• _Data listing_
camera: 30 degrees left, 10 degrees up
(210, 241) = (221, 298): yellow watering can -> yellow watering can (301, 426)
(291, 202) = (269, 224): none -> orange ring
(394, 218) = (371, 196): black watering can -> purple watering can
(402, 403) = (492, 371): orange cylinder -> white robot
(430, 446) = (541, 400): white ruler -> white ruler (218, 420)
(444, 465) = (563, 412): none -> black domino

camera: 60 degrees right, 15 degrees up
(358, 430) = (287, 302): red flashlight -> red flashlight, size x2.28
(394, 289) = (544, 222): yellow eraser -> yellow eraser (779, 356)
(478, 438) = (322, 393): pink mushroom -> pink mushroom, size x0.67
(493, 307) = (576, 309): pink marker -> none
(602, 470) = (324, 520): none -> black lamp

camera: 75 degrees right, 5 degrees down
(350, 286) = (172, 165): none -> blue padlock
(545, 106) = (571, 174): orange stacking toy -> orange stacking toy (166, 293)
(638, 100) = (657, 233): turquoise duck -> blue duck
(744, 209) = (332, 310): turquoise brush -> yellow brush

==

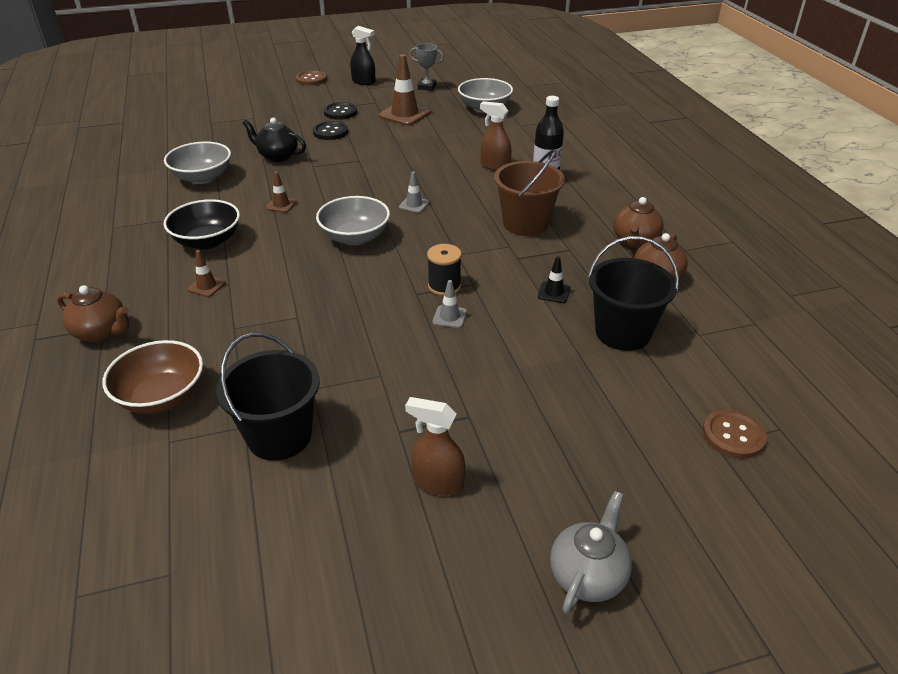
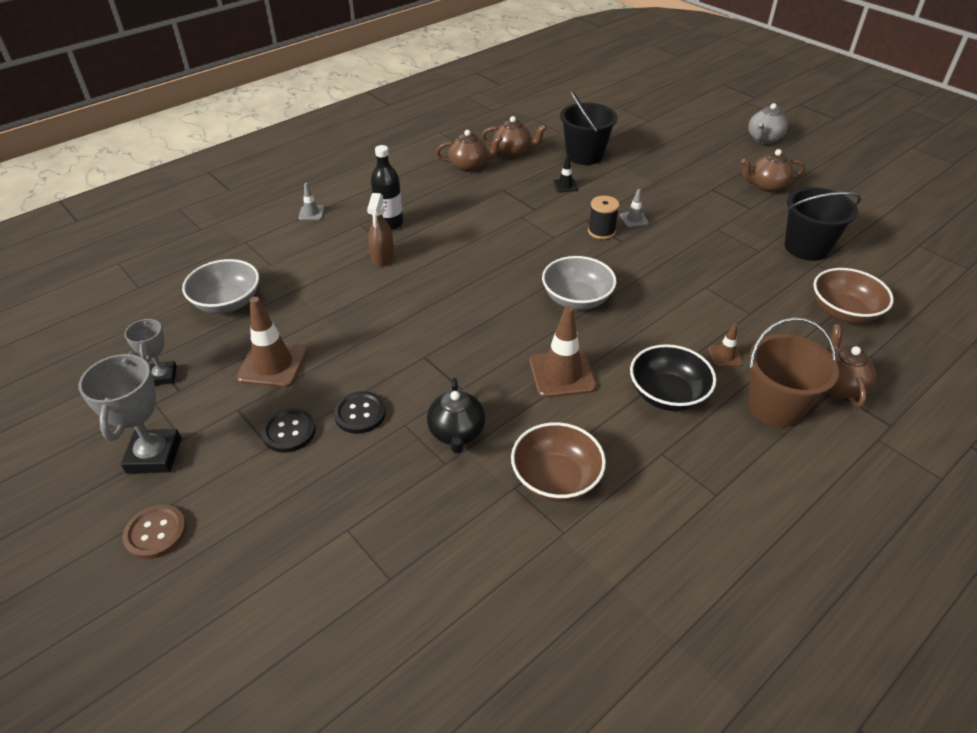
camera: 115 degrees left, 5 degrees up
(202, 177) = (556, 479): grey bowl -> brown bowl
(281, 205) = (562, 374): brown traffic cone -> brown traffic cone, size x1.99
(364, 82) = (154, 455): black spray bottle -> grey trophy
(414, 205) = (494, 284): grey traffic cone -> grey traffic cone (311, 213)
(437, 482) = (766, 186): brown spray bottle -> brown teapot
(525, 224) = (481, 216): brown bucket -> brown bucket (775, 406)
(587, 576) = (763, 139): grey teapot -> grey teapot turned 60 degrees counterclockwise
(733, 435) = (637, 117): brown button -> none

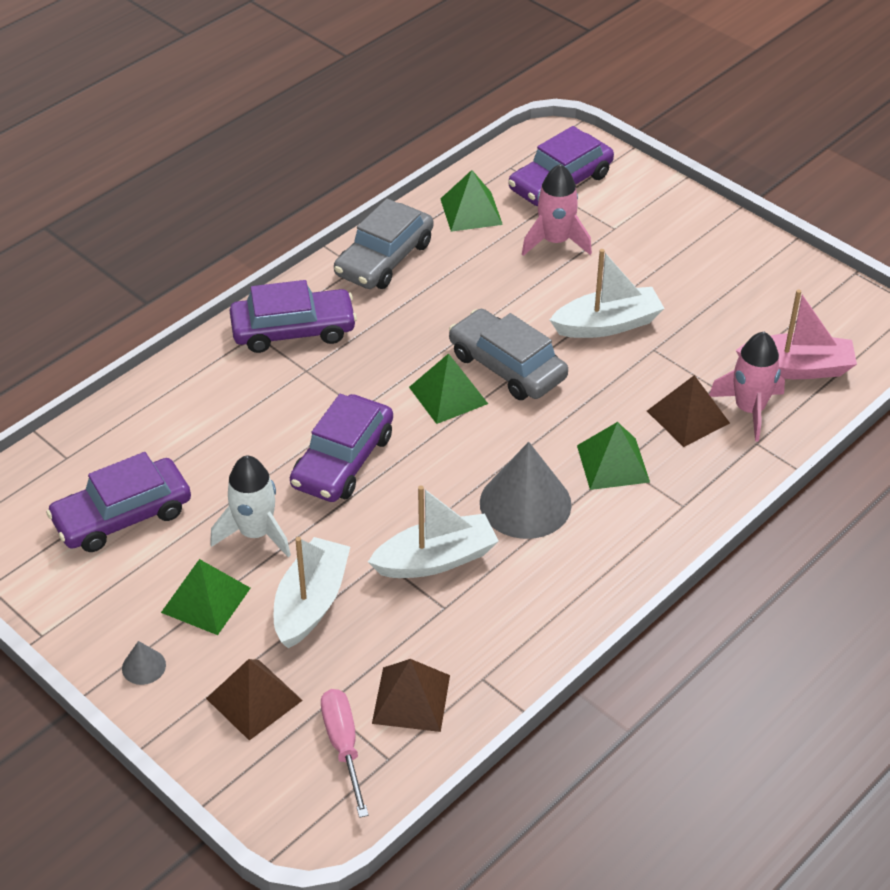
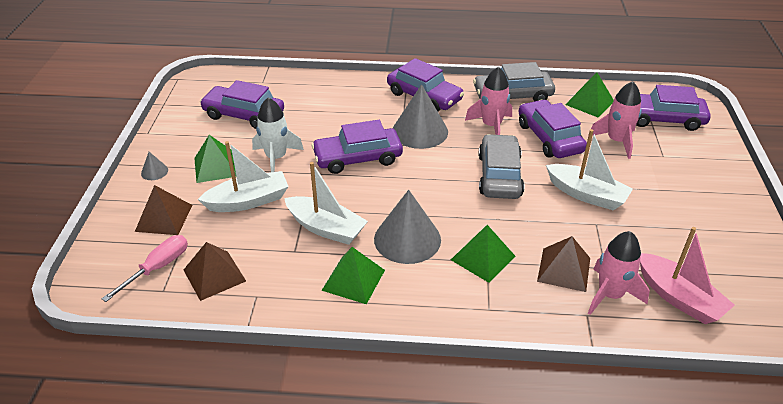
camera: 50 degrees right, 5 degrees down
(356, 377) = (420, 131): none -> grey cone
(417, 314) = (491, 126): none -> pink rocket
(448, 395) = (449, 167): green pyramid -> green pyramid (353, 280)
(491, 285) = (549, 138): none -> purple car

• _Your objective_
All lines in the data above from the one with "camera: 30 degrees left, 10 degrees up" through the one with "(602, 470) = (324, 520): none -> black lamp" must be repeated exactly, and no others.

• _Answer to the exercise_
camera: 30 degrees left, 10 degrees up
(210, 241) = (221, 298): yellow watering can -> yellow watering can (301, 426)
(291, 202) = (269, 224): none -> orange ring
(394, 218) = (371, 196): black watering can -> purple watering can
(402, 403) = (492, 371): orange cylinder -> white robot
(430, 446) = (541, 400): white ruler -> white ruler (218, 420)
(444, 465) = (563, 412): none -> black domino

camera: 60 degrees right, 15 degrees up
(358, 430) = (287, 302): red flashlight -> red flashlight, size x2.28
(394, 289) = (544, 222): yellow eraser -> yellow eraser (779, 356)
(478, 438) = (322, 393): pink mushroom -> pink mushroom, size x0.67
(493, 307) = (576, 309): pink marker -> none
(602, 470) = (324, 520): none -> black lamp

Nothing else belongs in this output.